[Spatial reasoning data]
┄┄┄┄┄┄
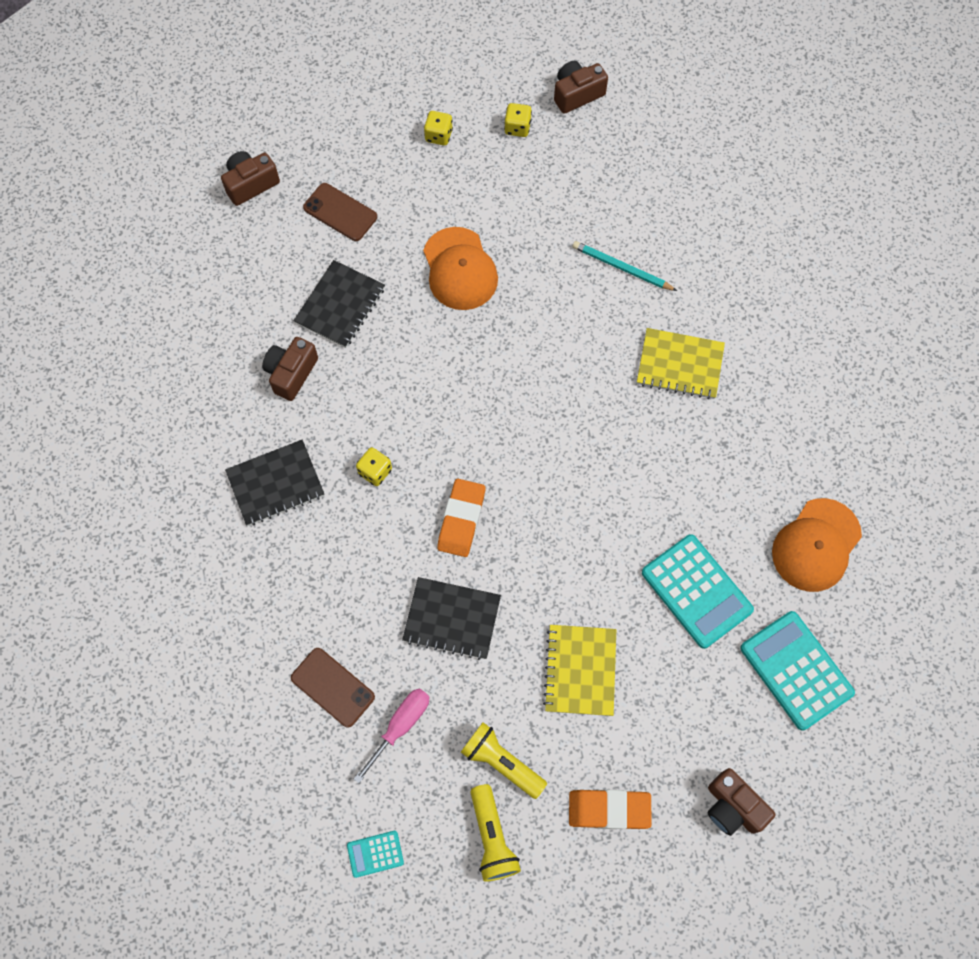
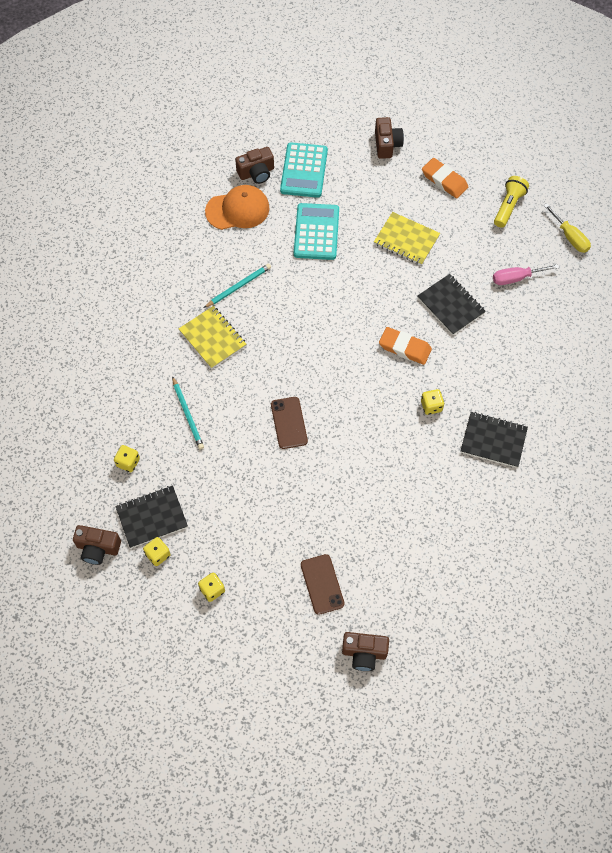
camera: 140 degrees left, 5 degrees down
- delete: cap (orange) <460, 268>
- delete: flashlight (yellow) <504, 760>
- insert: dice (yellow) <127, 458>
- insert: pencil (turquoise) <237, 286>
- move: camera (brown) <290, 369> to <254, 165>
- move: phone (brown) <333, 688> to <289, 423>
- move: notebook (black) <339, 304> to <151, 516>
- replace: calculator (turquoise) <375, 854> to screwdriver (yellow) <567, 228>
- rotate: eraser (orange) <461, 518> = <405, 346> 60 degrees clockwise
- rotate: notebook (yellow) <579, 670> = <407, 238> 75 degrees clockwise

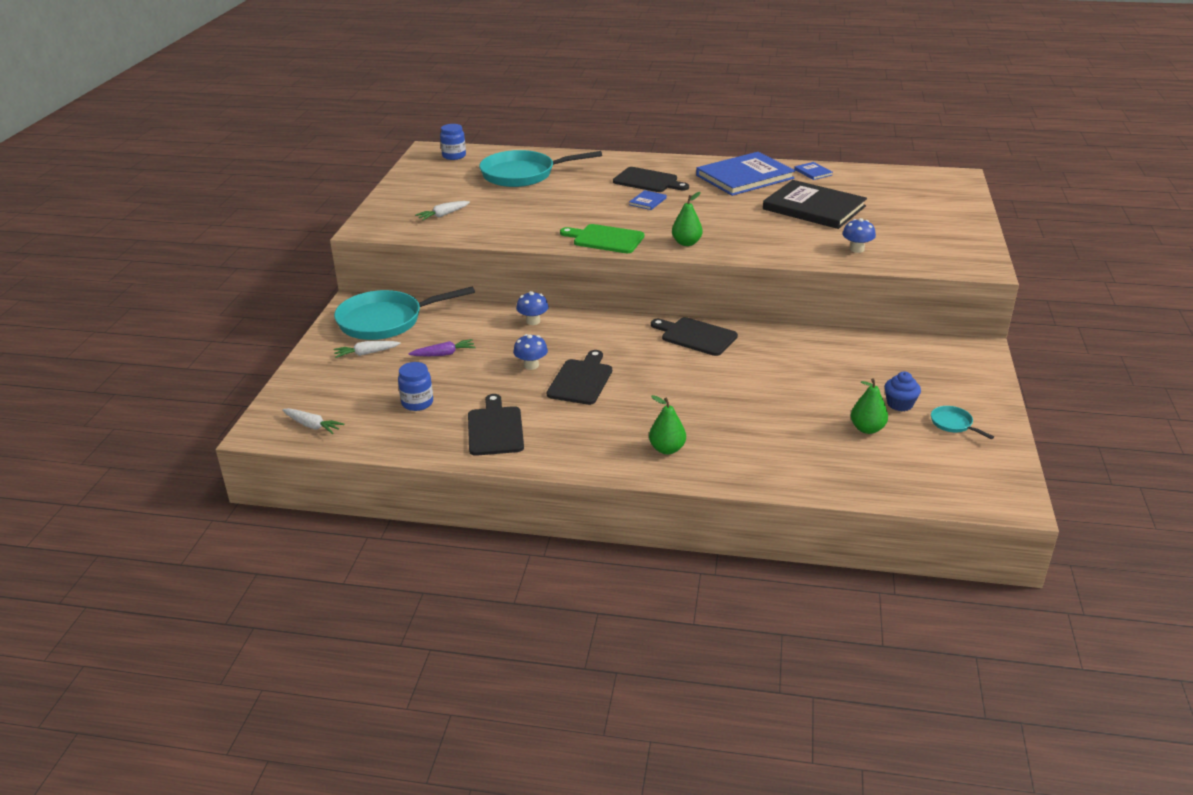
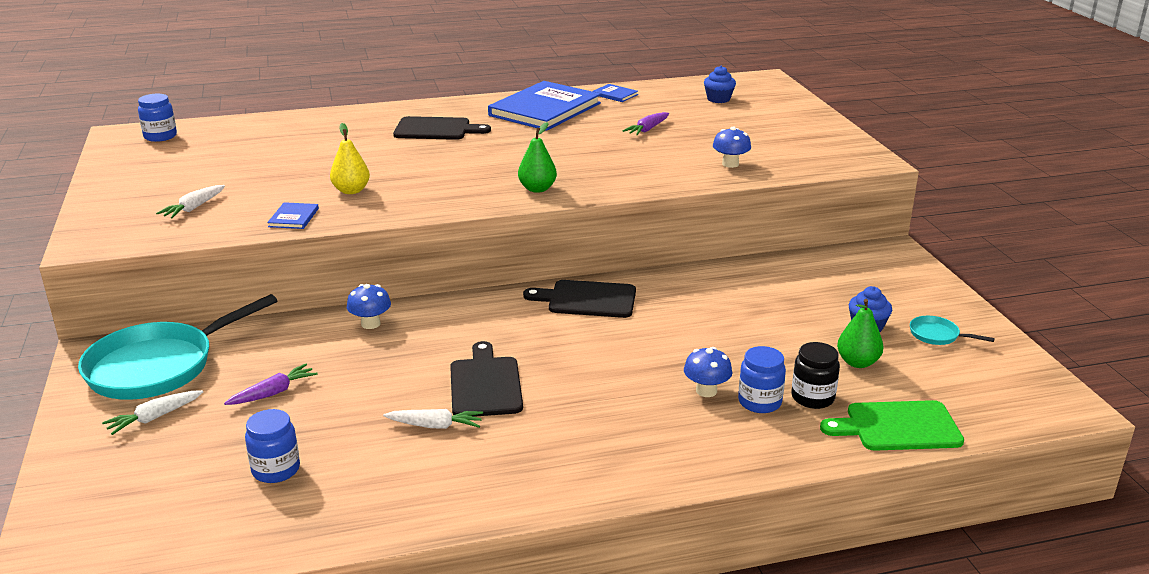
camera: 25 degrees left, 5 degrees down
- delete: cutting board (black) <496, 425>
- delete: pan (turquoise) <540, 168>
- delete: pear (green) <667, 424>
- insert: pear (yellow) <350, 158>
- insert: cupcake (blue) <720, 84>
- insert: jar (blue) <762, 379>
- insert: jar (black) <815, 375>
- move: carrot (white) <313, 421> to <433, 419>
- move: mushroom (blue) <530, 352> to <708, 372>
- move: cutting board (green) <602, 238> to <892, 425>
- move: book (blue) <648, 200> to <293, 215>
- replace: book (black) <815, 204> to carrot (purple) <646, 123>

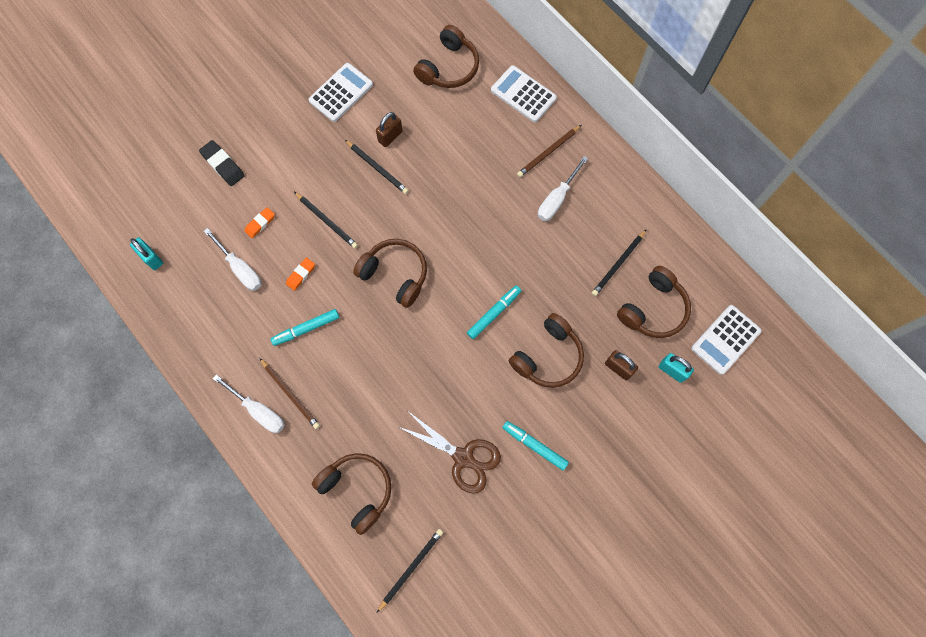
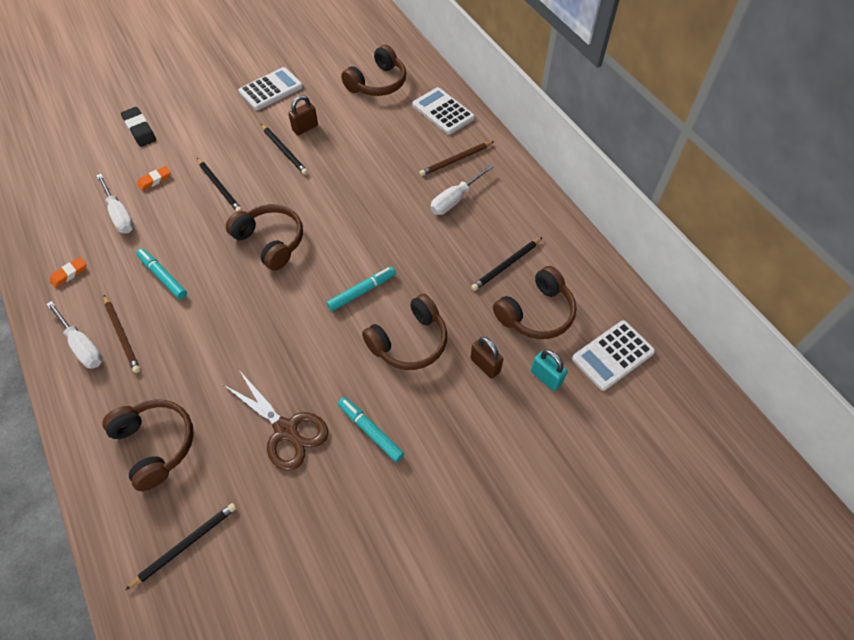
camera: 10 degrees right, 15 degrees down
- delete: padlock (turquoise) <146, 253>
- move: eraser (orange) <300, 274> to <68, 272>
- rotate: marker (turquoise) <305, 327> = <161, 274> 60 degrees clockwise

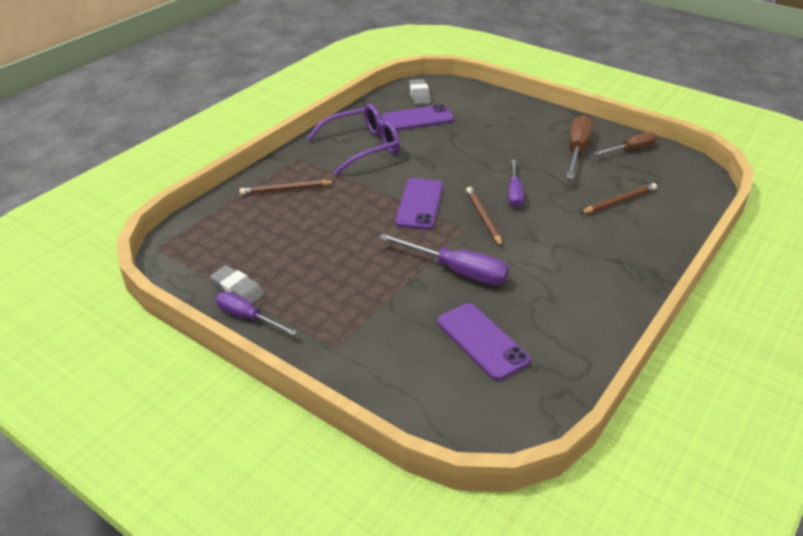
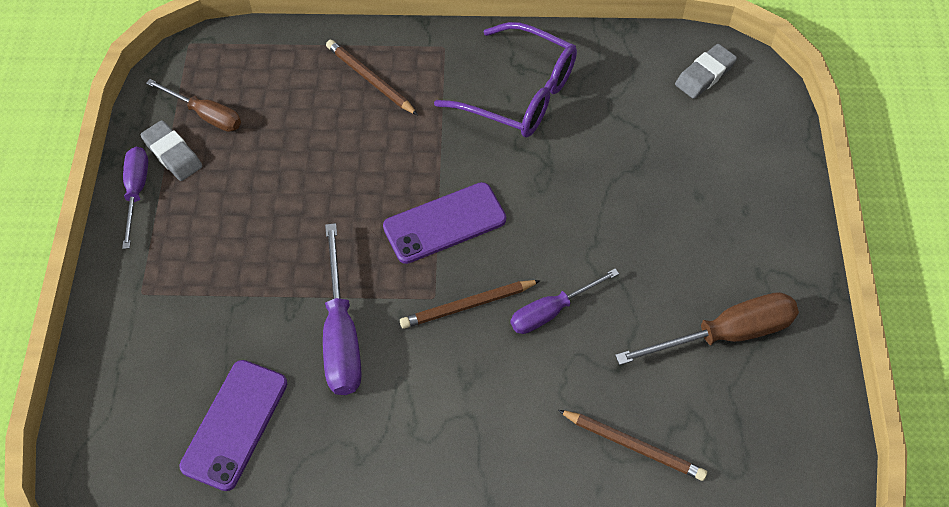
camera: 55 degrees right, 20 degrees up
- delete: phone (purple) <417, 117>
- move: screwdriver (brown) <625, 143> to <193, 105>
- rotate: eraser (grey) <237, 284> = <171, 150> 45 degrees counterclockwise
- rotate: pencil (brown) <484, 217> = <470, 304> 150 degrees counterclockwise

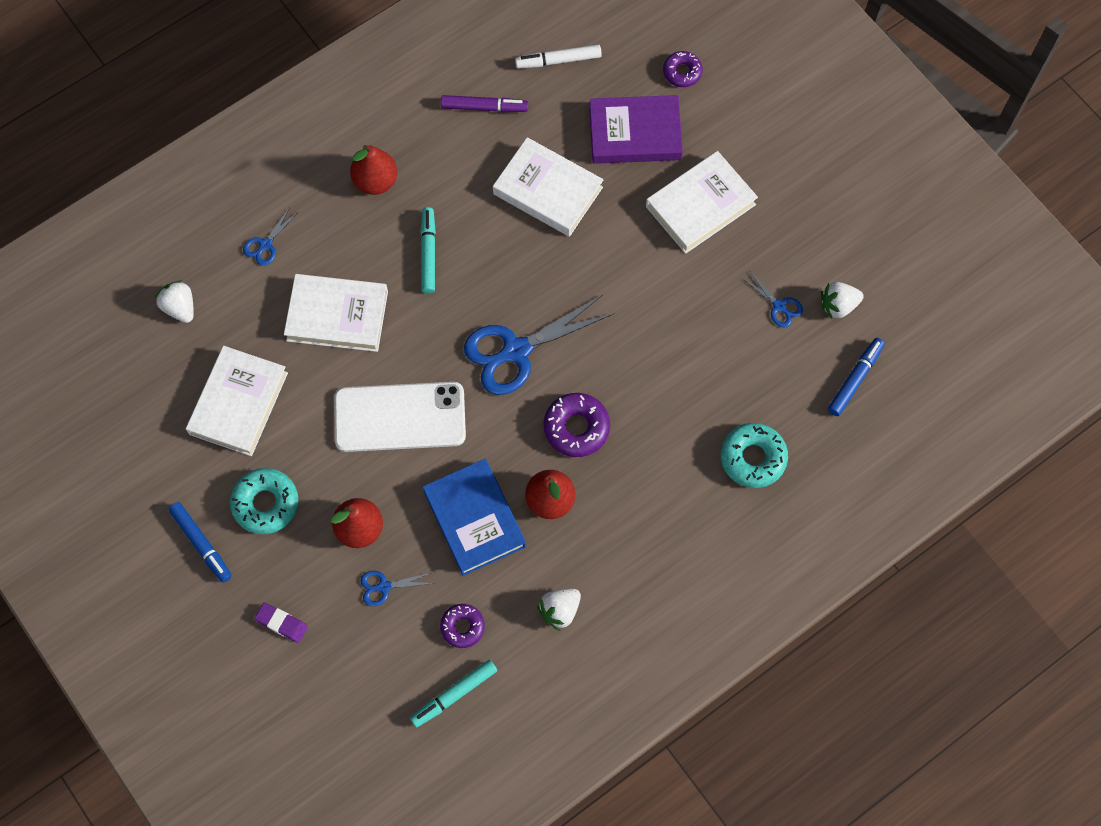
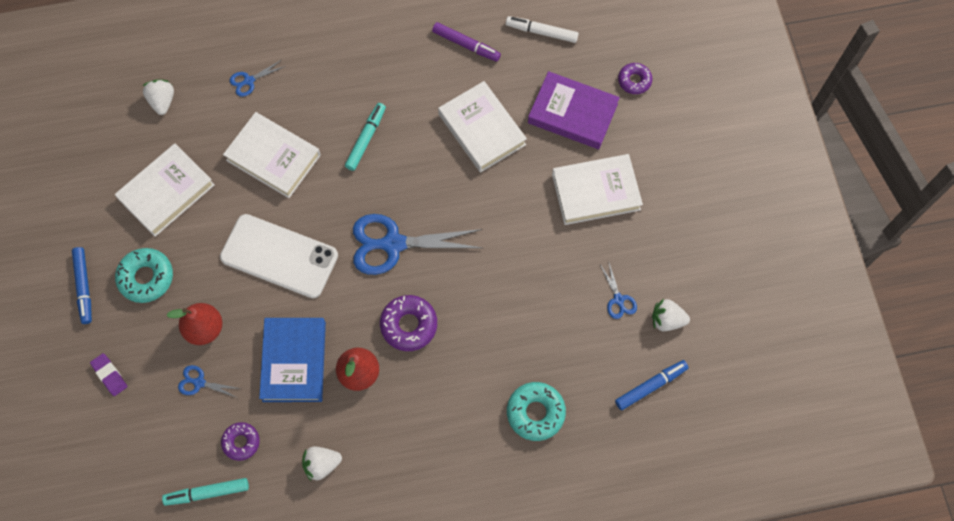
camera: 25 degrees right, 0 degrees up
- delete: pear (red) <373, 170>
┄┄┄┄┄┄
Task prompt: The records above are to be restated word for word, with every picture left out.

Problem solution:
camera: 140 degrees left, 5 degrees down
- delete: cap (orange) <460, 268>
- delete: flashlight (yellow) <504, 760>
- insert: dice (yellow) <127, 458>
- insert: pencil (turquoise) <237, 286>
- move: camera (brown) <290, 369> to <254, 165>
- move: phone (brown) <333, 688> to <289, 423>
- move: notebook (black) <339, 304> to <151, 516>
- replace: calculator (turquoise) <375, 854> to screwdriver (yellow) <567, 228>
- rotate: eraser (orange) <461, 518> = <405, 346> 60 degrees clockwise
- rotate: notebook (yellow) <579, 670> = <407, 238> 75 degrees clockwise

camera: 25 degrees left, 5 degrees down
- delete: cutting board (black) <496, 425>
- delete: pan (turquoise) <540, 168>
- delete: pear (green) <667, 424>
- insert: pear (yellow) <350, 158>
- insert: cupcake (blue) <720, 84>
- insert: jar (blue) <762, 379>
- insert: jar (black) <815, 375>
- move: carrot (white) <313, 421> to <433, 419>
- move: mushroom (blue) <530, 352> to <708, 372>
- move: cutting board (green) <602, 238> to <892, 425>
- move: book (blue) <648, 200> to <293, 215>
- replace: book (black) <815, 204> to carrot (purple) <646, 123>

camera: 10 degrees right, 15 degrees down
- delete: padlock (turquoise) <146, 253>
- move: eraser (orange) <300, 274> to <68, 272>
- rotate: marker (turquoise) <305, 327> = <161, 274> 60 degrees clockwise

camera: 55 degrees right, 20 degrees up
- delete: phone (purple) <417, 117>
- move: screwdriver (brown) <625, 143> to <193, 105>
- rotate: eraser (grey) <237, 284> = <171, 150> 45 degrees counterclockwise
- rotate: pencil (brown) <484, 217> = <470, 304> 150 degrees counterclockwise

camera: 25 degrees right, 0 degrees up
- delete: pear (red) <373, 170>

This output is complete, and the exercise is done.